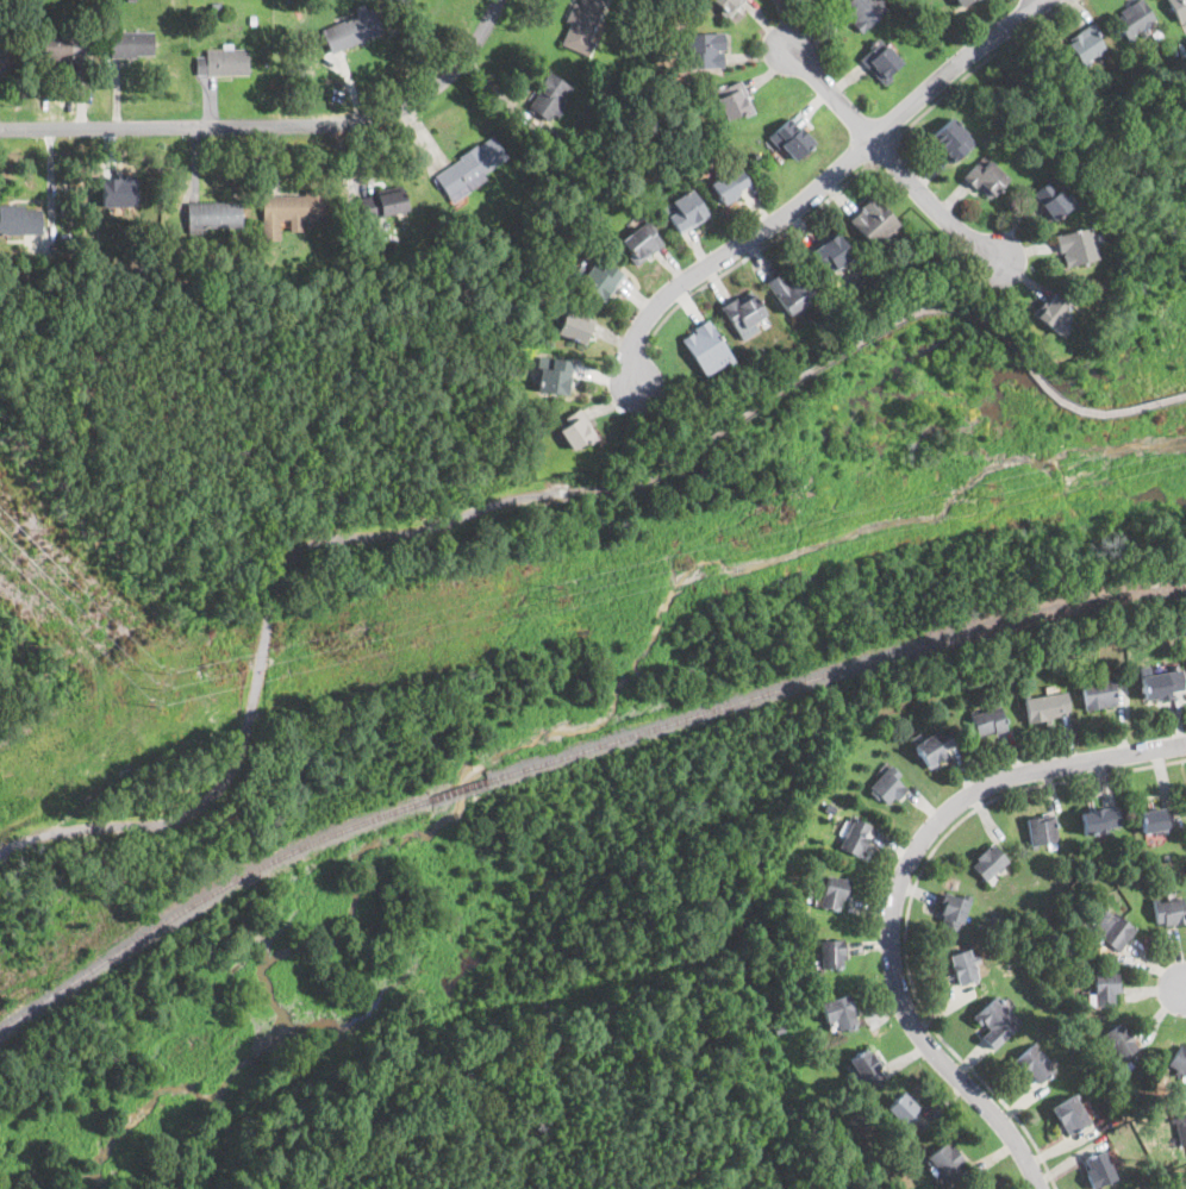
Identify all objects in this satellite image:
building: (408, 1)
road: (1039, 1)
building: (962, 2)
road: (1065, 2)
building: (725, 5)
building: (1178, 9)
building: (862, 11)
building: (1133, 17)
building: (583, 24)
building: (351, 30)
building: (132, 42)
building: (1087, 44)
building: (61, 45)
building: (704, 49)
building: (0, 53)
building: (221, 60)
building: (881, 60)
road: (981, 64)
road: (829, 91)
building: (548, 95)
building: (732, 100)
road: (275, 124)
building: (790, 138)
building: (950, 141)
road: (883, 151)
building: (470, 166)
building: (987, 178)
building: (727, 184)
road: (818, 186)
building: (116, 191)
building: (1050, 200)
building: (384, 201)
road: (934, 203)
building: (289, 210)
building: (685, 211)
building: (208, 216)
building: (20, 219)
building: (873, 221)
building: (641, 241)
building: (1077, 246)
road: (761, 248)
building: (830, 253)
building: (598, 280)
building: (791, 291)
building: (744, 313)
building: (1054, 313)
building: (570, 328)
road: (875, 333)
building: (706, 348)
building: (553, 376)
building: (575, 430)
power tower: (991, 489)
power tower: (557, 592)
road: (263, 650)
building: (1160, 682)
power tower: (152, 683)
building: (1098, 692)
building: (1047, 705)
building: (988, 719)
building: (935, 745)
building: (886, 783)
building: (1099, 818)
building: (1152, 819)
building: (1041, 828)
building: (853, 833)
building: (989, 862)
road: (897, 891)
building: (834, 892)
road: (910, 903)
building: (1169, 909)
building: (952, 910)
building: (1112, 929)
building: (831, 953)
building: (963, 966)
road: (1181, 987)
building: (1104, 989)
building: (839, 1013)
building: (994, 1019)
building: (1120, 1040)
building: (1178, 1060)
building: (1034, 1063)
building: (863, 1064)
building: (899, 1110)
building: (1070, 1114)
building: (1181, 1129)
building: (946, 1162)
building: (1099, 1169)

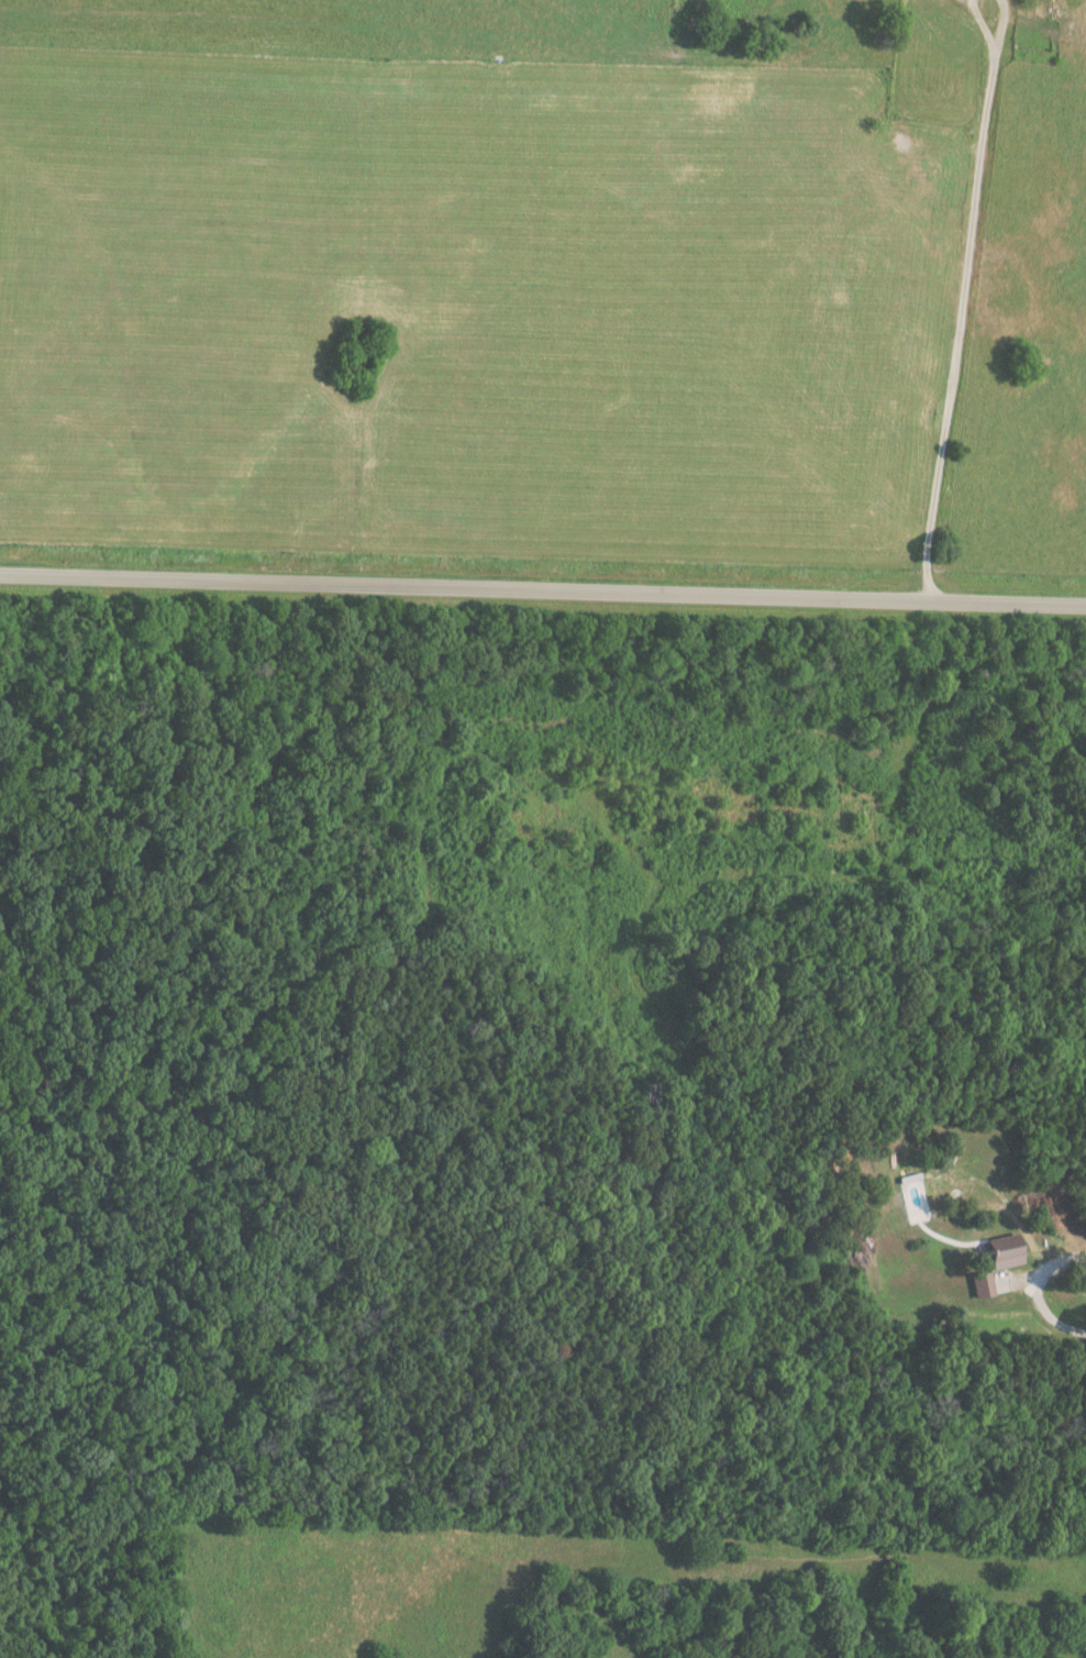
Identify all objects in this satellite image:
building: (1041, 9)
road: (996, 15)
road: (982, 16)
road: (958, 316)
road: (542, 590)
building: (1002, 1252)
building: (980, 1286)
+-------+
ACTIVITY. What is needed is an exact reproduction of the data, pictures excluded.

RESPONSE BOX.
Identify all objects in this satellite image:
building: (408, 1)
road: (1039, 1)
building: (962, 2)
road: (1065, 2)
building: (725, 5)
building: (1178, 9)
building: (862, 11)
building: (1133, 17)
building: (583, 24)
building: (351, 30)
building: (132, 42)
building: (1087, 44)
building: (61, 45)
building: (704, 49)
building: (0, 53)
building: (221, 60)
building: (881, 60)
road: (981, 64)
road: (829, 91)
building: (548, 95)
building: (732, 100)
road: (275, 124)
building: (790, 138)
building: (950, 141)
road: (883, 151)
building: (470, 166)
building: (987, 178)
building: (727, 184)
road: (818, 186)
building: (116, 191)
building: (1050, 200)
building: (384, 201)
road: (934, 203)
building: (289, 210)
building: (685, 211)
building: (208, 216)
building: (20, 219)
building: (873, 221)
building: (641, 241)
building: (1077, 246)
road: (761, 248)
building: (830, 253)
building: (598, 280)
building: (791, 291)
building: (744, 313)
building: (1054, 313)
building: (570, 328)
road: (875, 333)
building: (706, 348)
building: (553, 376)
building: (575, 430)
power tower: (991, 489)
power tower: (557, 592)
road: (263, 650)
building: (1160, 682)
power tower: (152, 683)
building: (1098, 692)
building: (1047, 705)
building: (988, 719)
building: (935, 745)
building: (886, 783)
building: (1099, 818)
building: (1152, 819)
building: (1041, 828)
building: (853, 833)
building: (989, 862)
road: (897, 891)
building: (834, 892)
road: (910, 903)
building: (1169, 909)
building: (952, 910)
building: (1112, 929)
building: (831, 953)
building: (963, 966)
road: (1181, 987)
building: (1104, 989)
building: (839, 1013)
building: (994, 1019)
building: (1120, 1040)
building: (1178, 1060)
building: (1034, 1063)
building: (863, 1064)
building: (899, 1110)
building: (1070, 1114)
building: (1181, 1129)
building: (946, 1162)
building: (1099, 1169)

Identify all objects in this satellite image:
building: (1041, 9)
road: (996, 15)
road: (982, 16)
road: (958, 316)
road: (542, 590)
building: (1002, 1252)
building: (980, 1286)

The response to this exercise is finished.